**Problem description:** Return the data word for word. Pictures are to be omitted.

___ The data ___

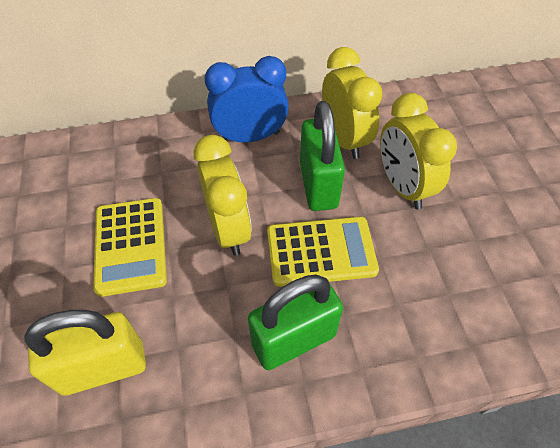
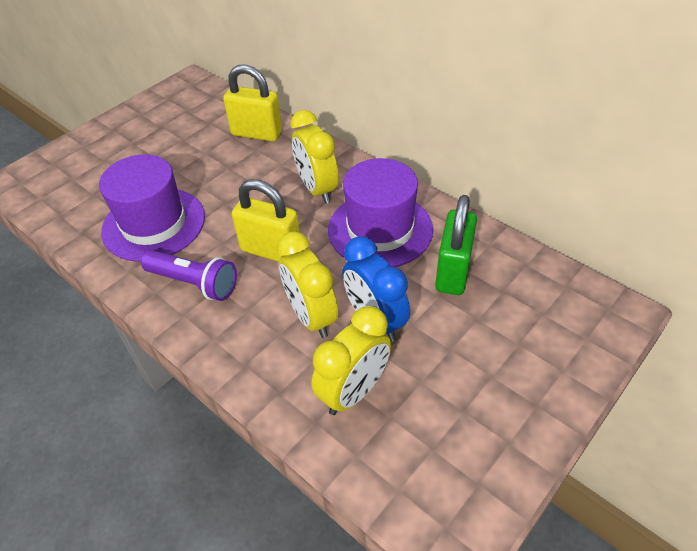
green padlock: 2 -> 1
purple flashlight: 0 -> 1
purple hat: 0 -> 2
yellow calculator: 2 -> 0
yellow padlock: 1 -> 2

___

**Answer box:**
green padlock: 2 -> 1
purple flashlight: 0 -> 1
purple hat: 0 -> 2
yellow calculator: 2 -> 0
yellow padlock: 1 -> 2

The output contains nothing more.